### To do
Could you transcribe the material below exactly, without leaving out a single line?

### Entries provided
┄┄┄┄┄┄┄┄┄┄┄┄┄┄┄┄┄┄┄┄
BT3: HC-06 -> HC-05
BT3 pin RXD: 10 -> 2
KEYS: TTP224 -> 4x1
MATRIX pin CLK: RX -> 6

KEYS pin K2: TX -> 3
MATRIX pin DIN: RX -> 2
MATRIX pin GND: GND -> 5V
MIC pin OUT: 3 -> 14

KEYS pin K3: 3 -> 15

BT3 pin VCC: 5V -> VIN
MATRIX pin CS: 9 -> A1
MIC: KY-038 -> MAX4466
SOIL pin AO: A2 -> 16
┄┄┄┄┄┄┄┄┄┄┄┄┄┄┄┄┄┄┄┄
### Answer below
BT3: HC-06 -> HC-05
BT3 pin RXD: 10 -> 2
KEYS: TTP224 -> 4x1
MATRIX pin CLK: RX -> 6

KEYS pin K2: TX -> 3
MATRIX pin DIN: RX -> 2
MATRIX pin GND: GND -> 5V
MIC pin OUT: 3 -> 14

KEYS pin K3: 3 -> 15

BT3 pin VCC: 5V -> VIN
MATRIX pin CS: 9 -> A1
MIC: KY-038 -> MAX4466
SOIL pin AO: A2 -> 16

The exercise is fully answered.